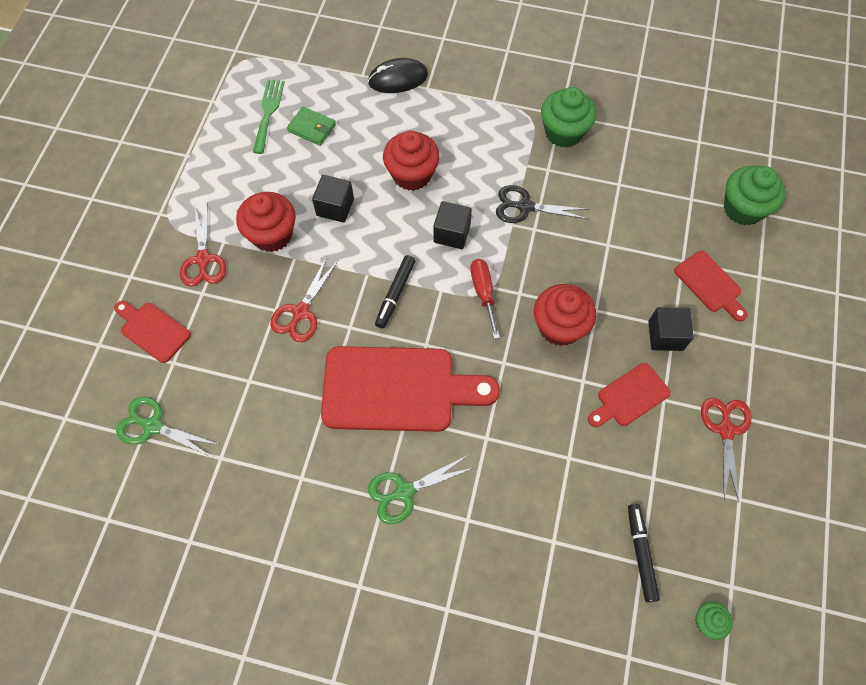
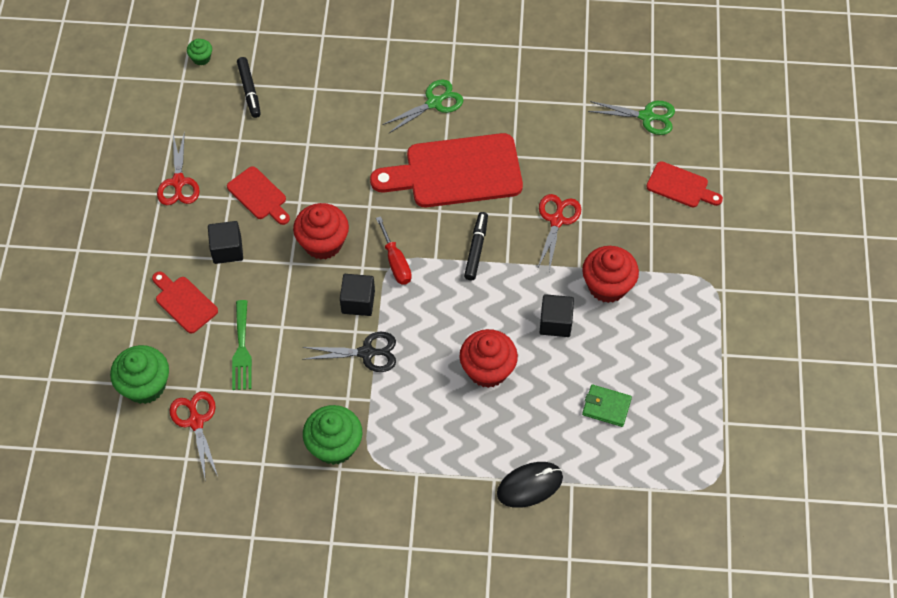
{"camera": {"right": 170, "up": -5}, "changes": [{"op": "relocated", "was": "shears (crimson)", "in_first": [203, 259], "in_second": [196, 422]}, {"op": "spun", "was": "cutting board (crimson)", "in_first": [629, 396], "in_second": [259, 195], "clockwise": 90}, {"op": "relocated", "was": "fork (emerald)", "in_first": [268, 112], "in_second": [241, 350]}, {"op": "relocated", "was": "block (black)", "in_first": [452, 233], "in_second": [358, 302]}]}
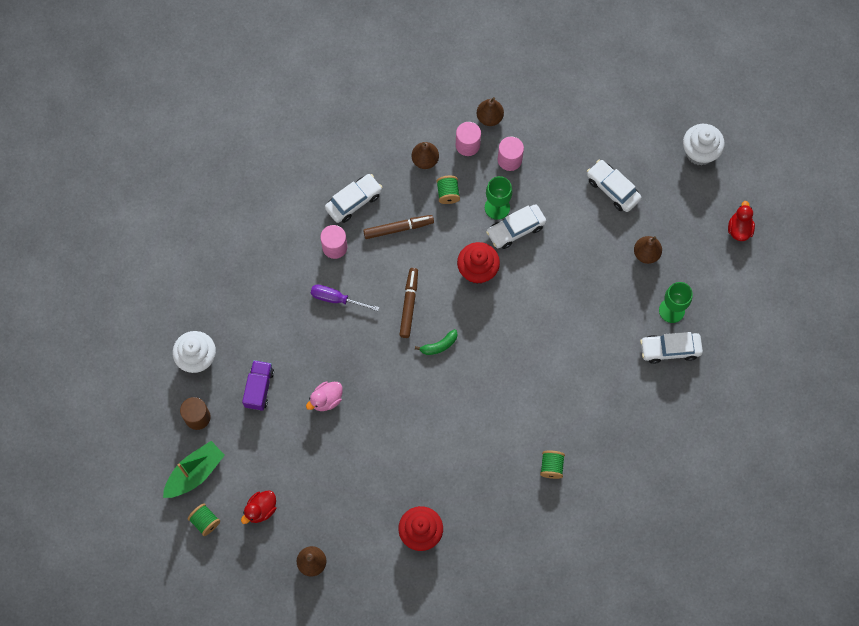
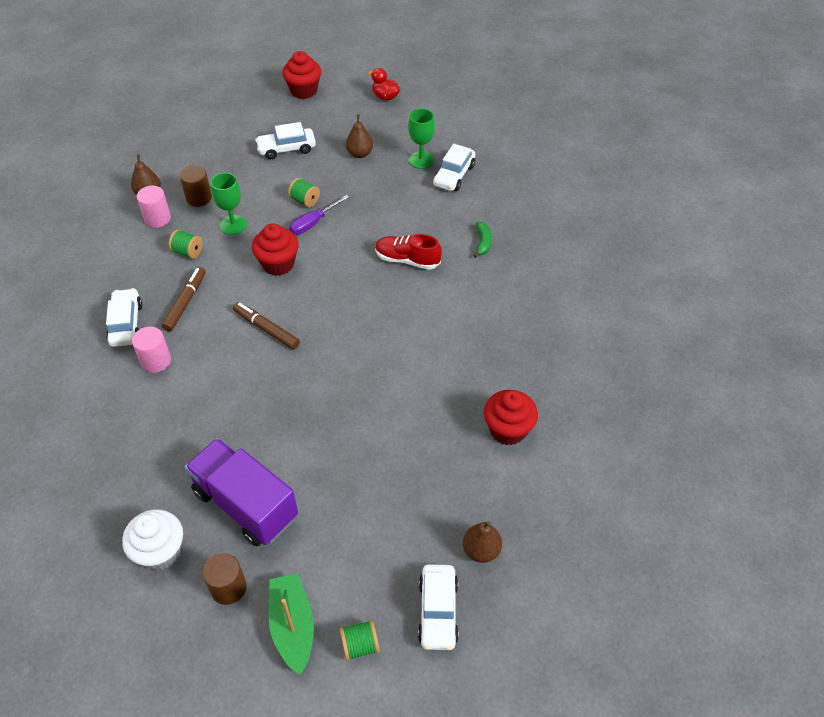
{"camera": {"right": -60, "up": -20}, "changes": [{"op": "colour", "was": "solid cylinder (rose-pink)", "now": "solid cylinder (brown)", "in_first": [509, 159], "in_second": [199, 198]}, {"op": "size", "was": "toy truck (royal purple)", "in_first": [259, 388], "in_second": [245, 504], "ratio": 1.81}, {"op": "colour", "was": "fairy cake (snow-white)", "now": "fairy cake (crimson)", "in_first": [699, 152], "in_second": [304, 91]}, {"op": "relocated", "was": "reel of thread (emerald)", "in_first": [551, 466], "in_second": [305, 200]}, {"op": "relocated", "was": "flat screwdriver (royal purple)", "in_first": [336, 299], "in_second": [313, 223]}, {"op": "appeared", "now": "sneaker (crimson)", "in_second": [407, 260]}, {"op": "relocated", "was": "toy car (snow-white)", "in_first": [516, 229], "in_second": [438, 611]}, {"op": "relocated", "was": "banana fruit (emerald)", "in_first": [439, 345], "in_second": [483, 242]}, {"op": "missing", "was": "toy duck (crimson)", "in_first": [261, 509]}, {"op": "missing", "was": "toy duck (rose-pink)", "in_first": [326, 399]}, {"op": "missing", "was": "toy pear (brown)", "in_first": [425, 160]}]}
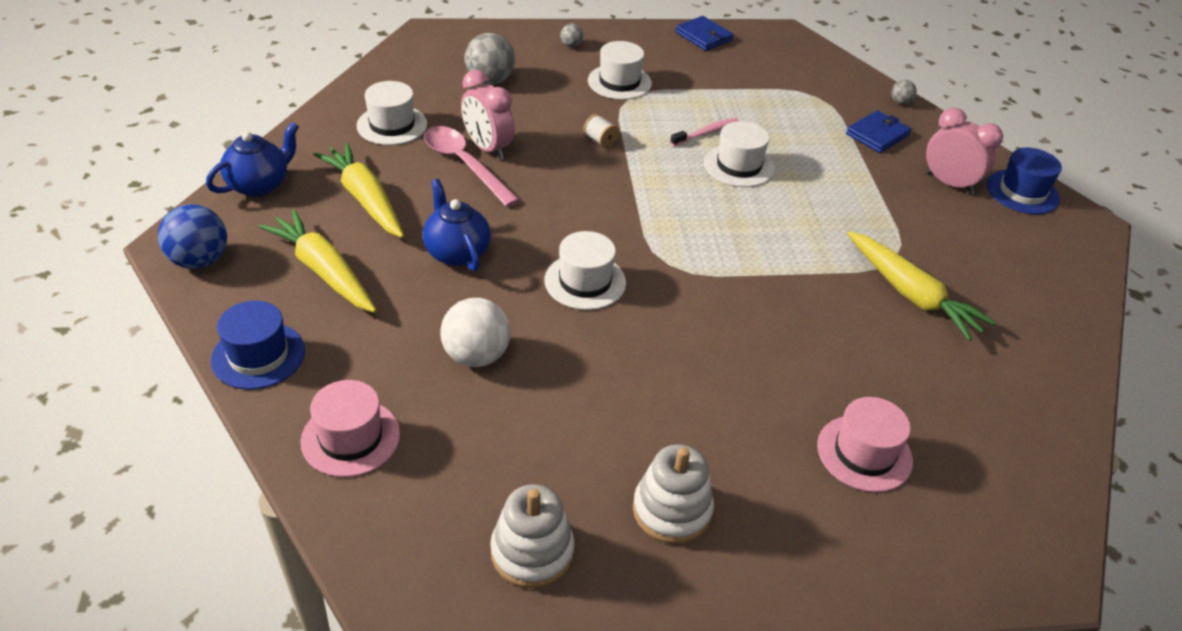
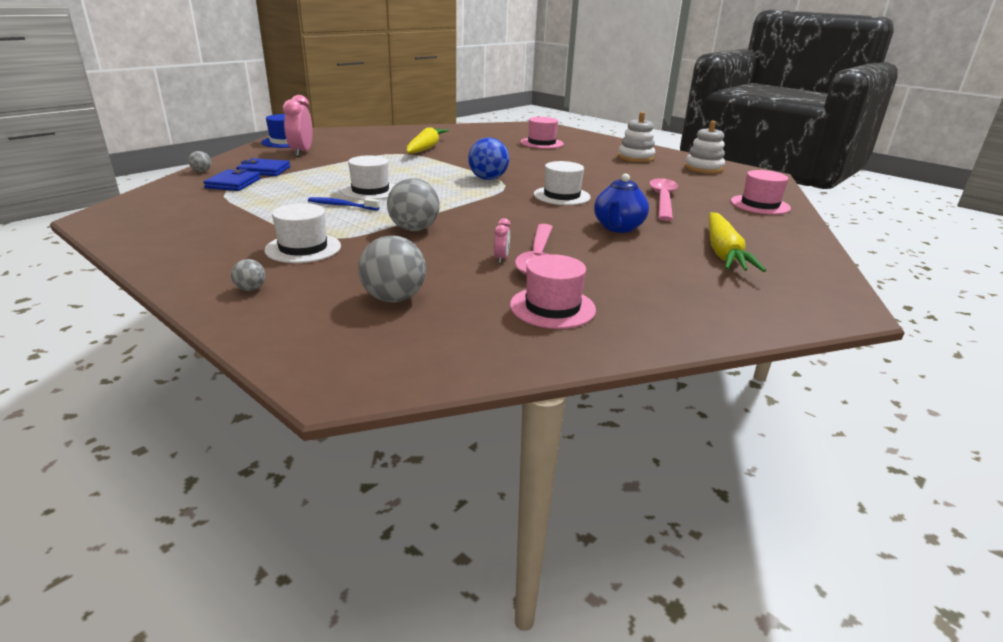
{"camera": {"right": -130, "up": -15}, "changes": [{"op": "relocated", "was": "card wallet (blue)", "in_first": [703, 36], "in_second": [233, 183]}, {"op": "colour", "was": "tooth brush (rose-pink)", "now": "tooth brush (blue)", "in_first": [706, 133], "in_second": [342, 205]}, {"op": "exchanged", "was": "reel of thread (snow-white)", "now": "ball (grey)", "in_first": [600, 141], "in_second": [414, 229]}, {"op": "relocated", "was": "ball (blue)", "in_first": [200, 260], "in_second": [488, 179]}, {"op": "size", "was": "alarm clock (rose-pink)", "in_first": [488, 148], "in_second": [501, 258], "ratio": 0.48}, {"op": "colour", "was": "top hat (snow-white)", "now": "top hat (rose-pink)", "in_first": [392, 125], "in_second": [552, 307]}, {"op": "exchanged", "was": "ball (snow-white)", "now": "tablespoon (rose-pink)", "in_first": [476, 356], "in_second": [663, 200]}, {"op": "missing", "was": "china teapot (blue)", "in_first": [259, 185]}, {"op": "missing", "was": "top hat (blue)", "in_first": [258, 355]}, {"op": "missing", "was": "root vegetable (golden)", "in_first": [365, 199]}]}
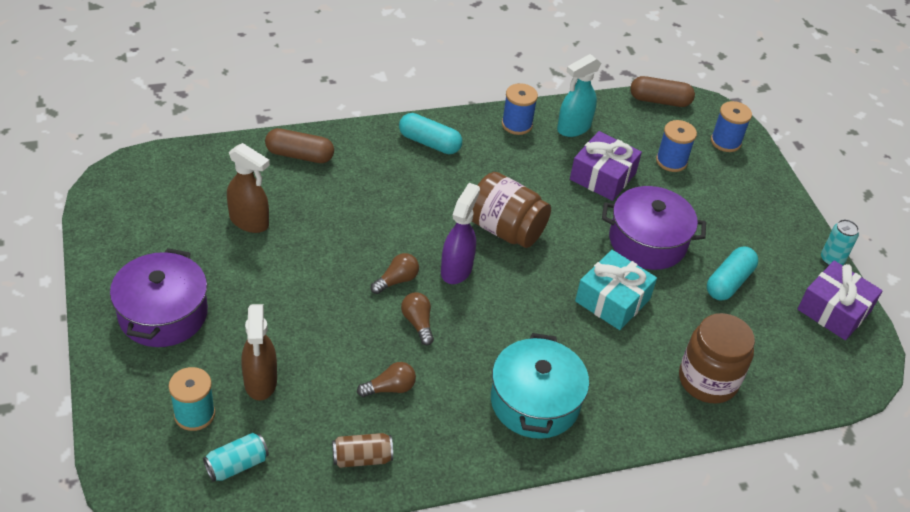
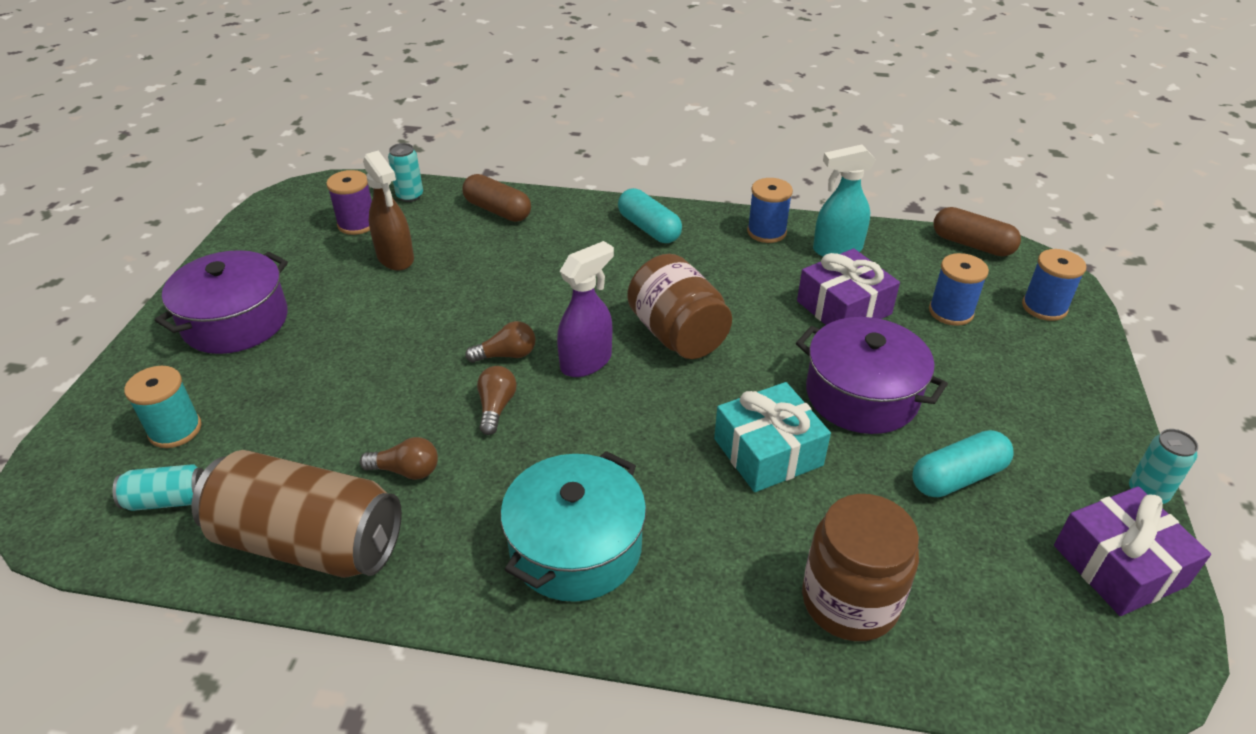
{"camera": {"right": 30, "up": -5}, "changes": [{"op": "size", "was": "can (brown)", "in_first": [362, 458], "in_second": [308, 542], "ratio": 2.24}, {"op": "appeared", "now": "reel of thread (royal purple)", "in_second": [357, 224]}, {"op": "appeared", "now": "can (aqua)", "in_second": [410, 196]}, {"op": "missing", "was": "spray cleaner (brown)", "in_first": [260, 382]}]}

++++++

--- WHAT YOU HAVE TO DO ---
Although the material contains pictures, only the lines are to be written out, exactly as they stand.

--- SOLVED PROBLEM ---
{"camera": {"right": 170, "up": -5}, "changes": [{"op": "relocated", "was": "shears (crimson)", "in_first": [203, 259], "in_second": [196, 422]}, {"op": "spun", "was": "cutting board (crimson)", "in_first": [629, 396], "in_second": [259, 195], "clockwise": 90}, {"op": "relocated", "was": "fork (emerald)", "in_first": [268, 112], "in_second": [241, 350]}, {"op": "relocated", "was": "block (black)", "in_first": [452, 233], "in_second": [358, 302]}]}
{"camera": {"right": -60, "up": -20}, "changes": [{"op": "colour", "was": "solid cylinder (rose-pink)", "now": "solid cylinder (brown)", "in_first": [509, 159], "in_second": [199, 198]}, {"op": "size", "was": "toy truck (royal purple)", "in_first": [259, 388], "in_second": [245, 504], "ratio": 1.81}, {"op": "colour", "was": "fairy cake (snow-white)", "now": "fairy cake (crimson)", "in_first": [699, 152], "in_second": [304, 91]}, {"op": "relocated", "was": "reel of thread (emerald)", "in_first": [551, 466], "in_second": [305, 200]}, {"op": "relocated", "was": "flat screwdriver (royal purple)", "in_first": [336, 299], "in_second": [313, 223]}, {"op": "appeared", "now": "sneaker (crimson)", "in_second": [407, 260]}, {"op": "relocated", "was": "toy car (snow-white)", "in_first": [516, 229], "in_second": [438, 611]}, {"op": "relocated", "was": "banana fruit (emerald)", "in_first": [439, 345], "in_second": [483, 242]}, {"op": "missing", "was": "toy duck (crimson)", "in_first": [261, 509]}, {"op": "missing", "was": "toy duck (rose-pink)", "in_first": [326, 399]}, {"op": "missing", "was": "toy pear (brown)", "in_first": [425, 160]}]}
{"camera": {"right": -130, "up": -15}, "changes": [{"op": "relocated", "was": "card wallet (blue)", "in_first": [703, 36], "in_second": [233, 183]}, {"op": "colour", "was": "tooth brush (rose-pink)", "now": "tooth brush (blue)", "in_first": [706, 133], "in_second": [342, 205]}, {"op": "exchanged", "was": "reel of thread (snow-white)", "now": "ball (grey)", "in_first": [600, 141], "in_second": [414, 229]}, {"op": "relocated", "was": "ball (blue)", "in_first": [200, 260], "in_second": [488, 179]}, {"op": "size", "was": "alarm clock (rose-pink)", "in_first": [488, 148], "in_second": [501, 258], "ratio": 0.48}, {"op": "colour", "was": "top hat (snow-white)", "now": "top hat (rose-pink)", "in_first": [392, 125], "in_second": [552, 307]}, {"op": "exchanged", "was": "ball (snow-white)", "now": "tablespoon (rose-pink)", "in_first": [476, 356], "in_second": [663, 200]}, {"op": "missing", "was": "china teapot (blue)", "in_first": [259, 185]}, {"op": "missing", "was": "top hat (blue)", "in_first": [258, 355]}, {"op": "missing", "was": "root vegetable (golden)", "in_first": [365, 199]}]}
{"camera": {"right": 30, "up": -5}, "changes": [{"op": "size", "was": "can (brown)", "in_first": [362, 458], "in_second": [308, 542], "ratio": 2.24}, {"op": "appeared", "now": "reel of thread (royal purple)", "in_second": [357, 224]}, {"op": "appeared", "now": "can (aqua)", "in_second": [410, 196]}, {"op": "missing", "was": "spray cleaner (brown)", "in_first": [260, 382]}]}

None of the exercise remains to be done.